In the records below, find the line that contains "brown glue stick: 3 -> 1" and the line that contains "black donut: 5 -> 3", then retype exactly those two lines and every line between them.

== == ==

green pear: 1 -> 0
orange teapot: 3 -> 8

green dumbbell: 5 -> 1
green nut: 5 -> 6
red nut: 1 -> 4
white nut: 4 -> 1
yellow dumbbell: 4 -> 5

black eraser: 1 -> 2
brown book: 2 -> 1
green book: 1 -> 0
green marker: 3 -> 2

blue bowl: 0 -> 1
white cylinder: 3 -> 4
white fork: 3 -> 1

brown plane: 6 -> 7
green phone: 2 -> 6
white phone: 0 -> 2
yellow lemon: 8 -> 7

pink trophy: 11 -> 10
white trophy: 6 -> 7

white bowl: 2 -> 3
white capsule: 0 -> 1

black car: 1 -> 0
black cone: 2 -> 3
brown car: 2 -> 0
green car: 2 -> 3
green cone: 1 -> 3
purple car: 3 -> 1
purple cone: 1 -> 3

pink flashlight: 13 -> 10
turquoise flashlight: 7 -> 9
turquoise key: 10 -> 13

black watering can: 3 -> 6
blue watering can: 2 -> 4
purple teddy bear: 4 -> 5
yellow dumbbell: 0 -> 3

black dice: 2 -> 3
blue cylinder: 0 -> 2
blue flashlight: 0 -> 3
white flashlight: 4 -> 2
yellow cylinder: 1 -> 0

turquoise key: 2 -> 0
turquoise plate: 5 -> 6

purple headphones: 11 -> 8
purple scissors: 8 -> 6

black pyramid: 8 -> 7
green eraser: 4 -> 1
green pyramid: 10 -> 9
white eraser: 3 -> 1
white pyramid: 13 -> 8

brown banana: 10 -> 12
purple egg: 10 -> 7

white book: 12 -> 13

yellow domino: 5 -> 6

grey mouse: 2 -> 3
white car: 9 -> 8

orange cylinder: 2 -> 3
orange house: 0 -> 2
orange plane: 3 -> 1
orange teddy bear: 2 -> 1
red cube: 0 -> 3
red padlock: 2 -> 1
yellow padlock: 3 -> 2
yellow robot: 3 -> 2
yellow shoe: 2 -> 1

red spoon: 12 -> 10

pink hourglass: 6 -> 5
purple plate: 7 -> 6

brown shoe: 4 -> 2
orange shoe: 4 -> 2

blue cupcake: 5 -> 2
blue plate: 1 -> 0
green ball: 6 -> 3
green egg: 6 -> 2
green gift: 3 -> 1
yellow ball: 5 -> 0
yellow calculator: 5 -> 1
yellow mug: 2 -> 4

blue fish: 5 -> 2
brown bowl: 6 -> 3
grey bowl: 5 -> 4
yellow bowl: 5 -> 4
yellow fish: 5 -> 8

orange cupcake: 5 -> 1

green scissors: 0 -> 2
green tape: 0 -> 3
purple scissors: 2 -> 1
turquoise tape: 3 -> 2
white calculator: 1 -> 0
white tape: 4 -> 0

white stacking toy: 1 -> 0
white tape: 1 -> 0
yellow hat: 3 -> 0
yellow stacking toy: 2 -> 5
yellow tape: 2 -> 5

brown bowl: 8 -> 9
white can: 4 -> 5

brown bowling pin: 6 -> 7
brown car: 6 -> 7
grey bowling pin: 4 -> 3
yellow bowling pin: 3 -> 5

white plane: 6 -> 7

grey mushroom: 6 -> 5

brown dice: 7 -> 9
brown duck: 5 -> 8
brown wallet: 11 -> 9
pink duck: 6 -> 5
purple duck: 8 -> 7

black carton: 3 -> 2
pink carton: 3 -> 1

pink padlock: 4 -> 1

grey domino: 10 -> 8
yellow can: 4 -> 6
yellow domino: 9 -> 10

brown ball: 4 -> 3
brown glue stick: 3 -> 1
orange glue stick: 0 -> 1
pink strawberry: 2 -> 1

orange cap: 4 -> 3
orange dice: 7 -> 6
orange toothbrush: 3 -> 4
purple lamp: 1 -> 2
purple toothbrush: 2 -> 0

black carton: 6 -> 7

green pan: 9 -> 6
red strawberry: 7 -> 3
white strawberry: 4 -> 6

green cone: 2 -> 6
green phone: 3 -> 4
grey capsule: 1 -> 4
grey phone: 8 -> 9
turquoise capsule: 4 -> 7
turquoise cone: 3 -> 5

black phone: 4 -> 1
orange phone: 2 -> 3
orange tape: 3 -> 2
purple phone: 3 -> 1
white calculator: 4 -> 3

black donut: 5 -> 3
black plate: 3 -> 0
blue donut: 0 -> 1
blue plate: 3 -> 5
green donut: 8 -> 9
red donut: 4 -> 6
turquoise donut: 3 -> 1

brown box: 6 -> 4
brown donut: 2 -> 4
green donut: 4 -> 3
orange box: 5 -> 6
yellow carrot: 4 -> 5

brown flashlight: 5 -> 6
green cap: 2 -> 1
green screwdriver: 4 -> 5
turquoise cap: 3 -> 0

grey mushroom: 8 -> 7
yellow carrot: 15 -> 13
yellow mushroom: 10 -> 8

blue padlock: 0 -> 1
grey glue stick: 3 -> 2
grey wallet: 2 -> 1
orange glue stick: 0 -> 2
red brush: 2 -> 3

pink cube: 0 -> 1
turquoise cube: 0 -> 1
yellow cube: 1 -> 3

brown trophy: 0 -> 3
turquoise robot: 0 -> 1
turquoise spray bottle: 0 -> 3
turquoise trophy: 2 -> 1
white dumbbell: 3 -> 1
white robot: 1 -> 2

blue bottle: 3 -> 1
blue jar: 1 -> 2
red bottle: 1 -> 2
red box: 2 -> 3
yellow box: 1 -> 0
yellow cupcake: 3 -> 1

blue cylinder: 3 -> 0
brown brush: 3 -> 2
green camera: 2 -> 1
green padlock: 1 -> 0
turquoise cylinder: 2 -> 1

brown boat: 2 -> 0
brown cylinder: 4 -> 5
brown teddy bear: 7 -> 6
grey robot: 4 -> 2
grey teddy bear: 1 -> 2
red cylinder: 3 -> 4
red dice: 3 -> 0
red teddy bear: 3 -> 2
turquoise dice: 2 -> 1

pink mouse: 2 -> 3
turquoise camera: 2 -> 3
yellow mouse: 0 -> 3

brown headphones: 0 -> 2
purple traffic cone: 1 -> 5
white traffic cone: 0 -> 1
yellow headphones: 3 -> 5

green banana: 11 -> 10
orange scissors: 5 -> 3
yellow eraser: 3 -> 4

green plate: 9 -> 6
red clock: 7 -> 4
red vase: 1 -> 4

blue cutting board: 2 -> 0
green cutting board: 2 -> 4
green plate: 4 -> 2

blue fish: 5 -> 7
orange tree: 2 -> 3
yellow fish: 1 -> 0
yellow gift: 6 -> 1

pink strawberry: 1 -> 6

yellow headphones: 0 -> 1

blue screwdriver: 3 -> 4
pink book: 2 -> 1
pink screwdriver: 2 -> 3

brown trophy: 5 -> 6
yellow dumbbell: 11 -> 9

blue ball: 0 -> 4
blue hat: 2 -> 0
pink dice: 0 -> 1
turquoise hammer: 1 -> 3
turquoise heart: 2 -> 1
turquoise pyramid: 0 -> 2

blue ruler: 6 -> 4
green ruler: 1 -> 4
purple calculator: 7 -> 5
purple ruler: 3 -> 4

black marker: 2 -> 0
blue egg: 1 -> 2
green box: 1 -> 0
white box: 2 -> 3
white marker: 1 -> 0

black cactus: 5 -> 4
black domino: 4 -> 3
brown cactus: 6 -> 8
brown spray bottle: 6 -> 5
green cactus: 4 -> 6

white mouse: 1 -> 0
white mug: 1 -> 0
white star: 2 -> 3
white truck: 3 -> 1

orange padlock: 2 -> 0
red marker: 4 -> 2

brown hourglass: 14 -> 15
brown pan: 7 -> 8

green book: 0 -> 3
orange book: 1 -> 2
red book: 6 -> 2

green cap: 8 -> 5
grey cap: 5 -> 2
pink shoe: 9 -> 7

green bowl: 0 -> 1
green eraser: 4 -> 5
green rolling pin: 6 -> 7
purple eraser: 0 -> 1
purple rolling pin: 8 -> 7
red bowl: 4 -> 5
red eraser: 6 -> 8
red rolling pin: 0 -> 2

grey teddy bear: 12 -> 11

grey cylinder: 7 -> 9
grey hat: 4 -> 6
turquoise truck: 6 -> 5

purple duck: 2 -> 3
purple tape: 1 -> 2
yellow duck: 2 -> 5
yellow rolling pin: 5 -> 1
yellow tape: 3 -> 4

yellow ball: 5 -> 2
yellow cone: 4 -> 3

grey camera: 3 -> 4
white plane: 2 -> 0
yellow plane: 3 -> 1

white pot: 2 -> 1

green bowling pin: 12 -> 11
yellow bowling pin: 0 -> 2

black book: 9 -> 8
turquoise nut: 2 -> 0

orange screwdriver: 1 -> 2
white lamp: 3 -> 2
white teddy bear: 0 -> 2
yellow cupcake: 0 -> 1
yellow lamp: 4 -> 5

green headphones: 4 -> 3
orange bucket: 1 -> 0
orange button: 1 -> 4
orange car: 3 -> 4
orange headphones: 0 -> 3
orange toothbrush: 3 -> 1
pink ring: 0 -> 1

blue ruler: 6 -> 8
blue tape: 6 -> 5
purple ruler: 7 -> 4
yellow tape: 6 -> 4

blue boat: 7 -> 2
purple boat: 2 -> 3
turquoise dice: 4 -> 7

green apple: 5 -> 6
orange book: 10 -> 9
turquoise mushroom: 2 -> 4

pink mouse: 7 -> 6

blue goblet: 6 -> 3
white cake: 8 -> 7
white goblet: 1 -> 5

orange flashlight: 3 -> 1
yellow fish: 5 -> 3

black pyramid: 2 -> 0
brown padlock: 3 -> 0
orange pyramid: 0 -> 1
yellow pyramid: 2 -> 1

== == ==

**SOLUTION TO THE EXERCISE**.
brown glue stick: 3 -> 1
orange glue stick: 0 -> 1
pink strawberry: 2 -> 1

orange cap: 4 -> 3
orange dice: 7 -> 6
orange toothbrush: 3 -> 4
purple lamp: 1 -> 2
purple toothbrush: 2 -> 0

black carton: 6 -> 7

green pan: 9 -> 6
red strawberry: 7 -> 3
white strawberry: 4 -> 6

green cone: 2 -> 6
green phone: 3 -> 4
grey capsule: 1 -> 4
grey phone: 8 -> 9
turquoise capsule: 4 -> 7
turquoise cone: 3 -> 5

black phone: 4 -> 1
orange phone: 2 -> 3
orange tape: 3 -> 2
purple phone: 3 -> 1
white calculator: 4 -> 3

black donut: 5 -> 3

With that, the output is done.